Provided records:
>>>
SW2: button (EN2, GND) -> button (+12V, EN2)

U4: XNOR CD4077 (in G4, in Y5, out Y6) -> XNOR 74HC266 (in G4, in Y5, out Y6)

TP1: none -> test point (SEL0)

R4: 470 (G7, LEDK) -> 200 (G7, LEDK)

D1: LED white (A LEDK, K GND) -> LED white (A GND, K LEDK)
<<<
>>>
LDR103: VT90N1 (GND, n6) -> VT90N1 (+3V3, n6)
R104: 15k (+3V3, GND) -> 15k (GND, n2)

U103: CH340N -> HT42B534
<<<
With the line that has "SW2: button (EN2, GND) -> button (+12V, EN2)" as the first and the line that has "D1: LED white" as the last, repeat exactly that run of lines above and no more.

Solution for this problem:
SW2: button (EN2, GND) -> button (+12V, EN2)

U4: XNOR CD4077 (in G4, in Y5, out Y6) -> XNOR 74HC266 (in G4, in Y5, out Y6)

TP1: none -> test point (SEL0)

R4: 470 (G7, LEDK) -> 200 (G7, LEDK)

D1: LED white (A LEDK, K GND) -> LED white (A GND, K LEDK)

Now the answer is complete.